- _GIVEN MATERIAL_:
• • •

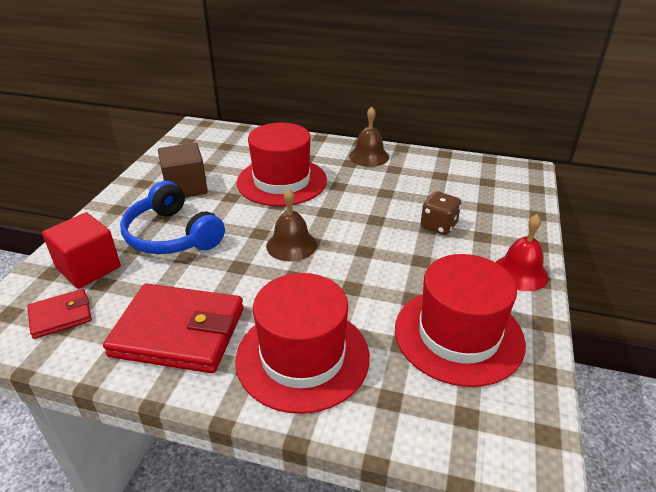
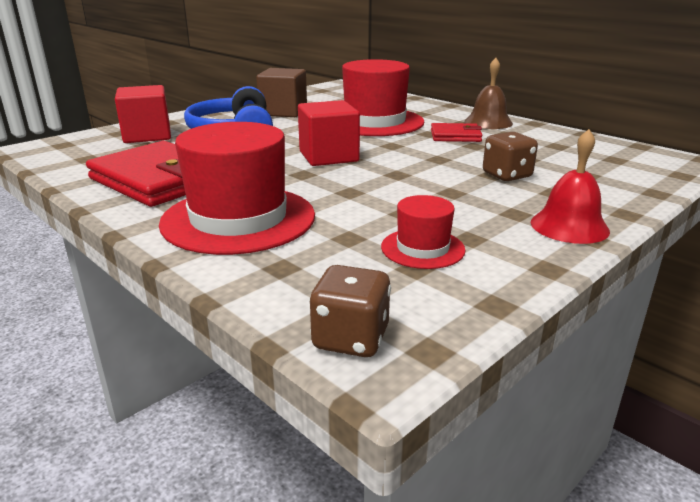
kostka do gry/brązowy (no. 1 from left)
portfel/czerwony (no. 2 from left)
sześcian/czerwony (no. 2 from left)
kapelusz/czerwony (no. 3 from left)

• • •

- _WORK REQUIRED_: For the string "czerwony", find every line of the material that contains it, and copy each one.

- _YOUR RESPONSE_:
portfel/czerwony (no. 2 from left)
sześcian/czerwony (no. 2 from left)
kapelusz/czerwony (no. 3 from left)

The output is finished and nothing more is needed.